EXERCISE INSTRUCTIONS
Set down the final part of the listing, which starts at the line containing "(415, 345) = (603, 378): none" and runs to the last line, exactly and completely.

THE DATA
[Start of section]
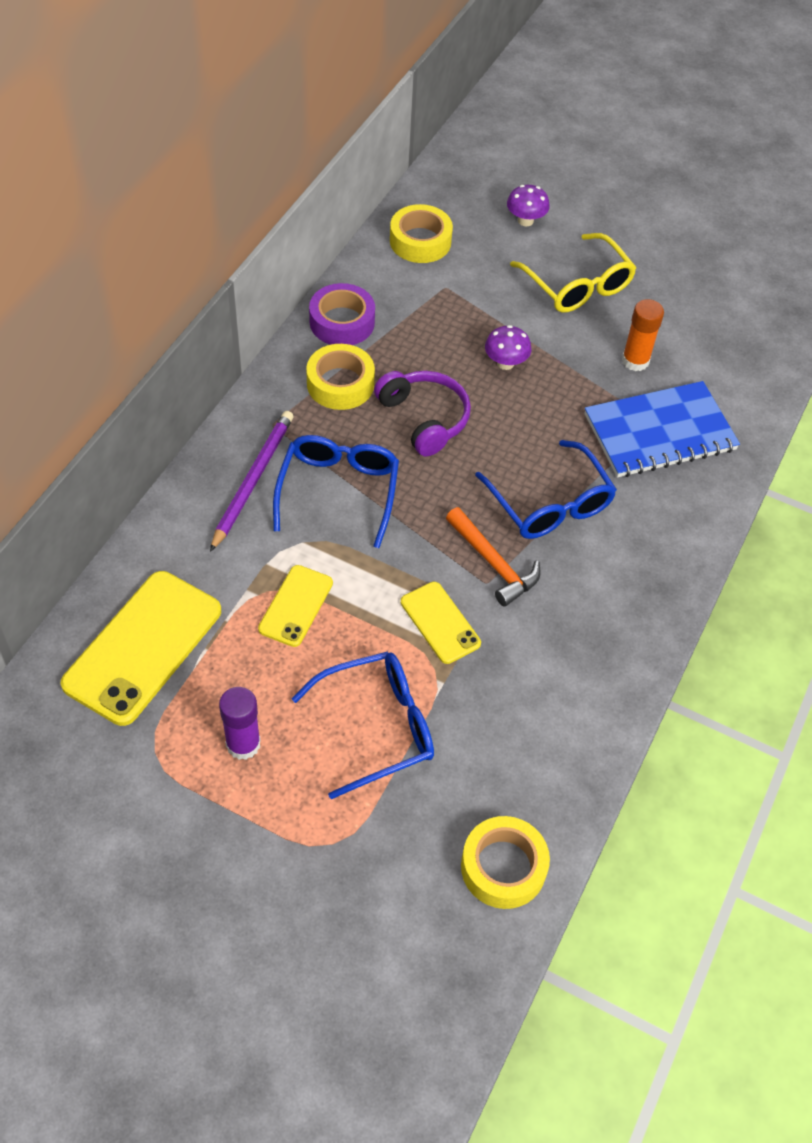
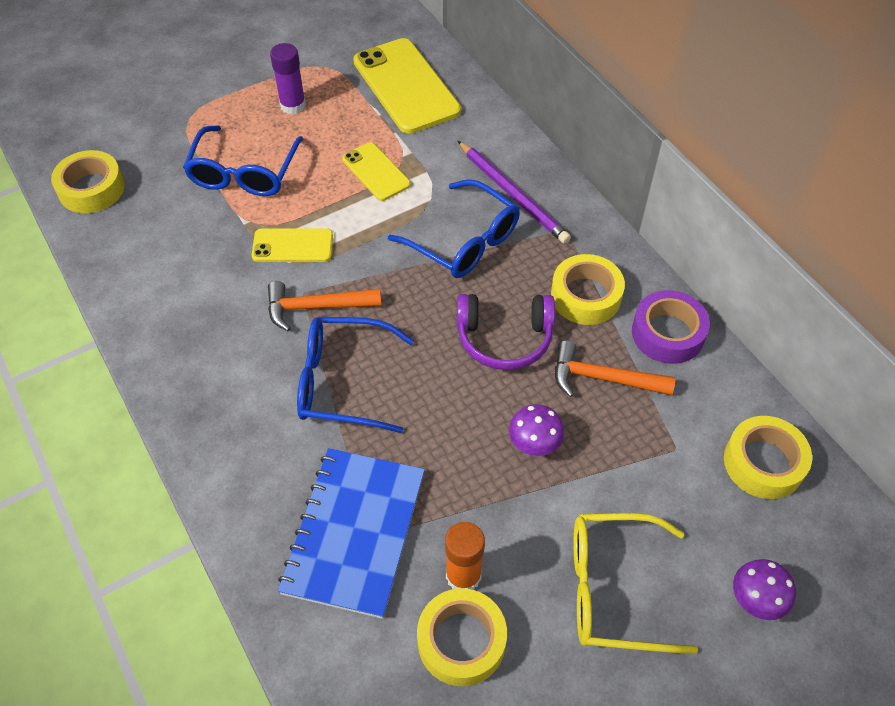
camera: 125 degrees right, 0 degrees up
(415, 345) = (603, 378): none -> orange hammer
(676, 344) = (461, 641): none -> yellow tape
[End of section]
THE ANSWER
(415, 345) = (603, 378): none -> orange hammer
(676, 344) = (461, 641): none -> yellow tape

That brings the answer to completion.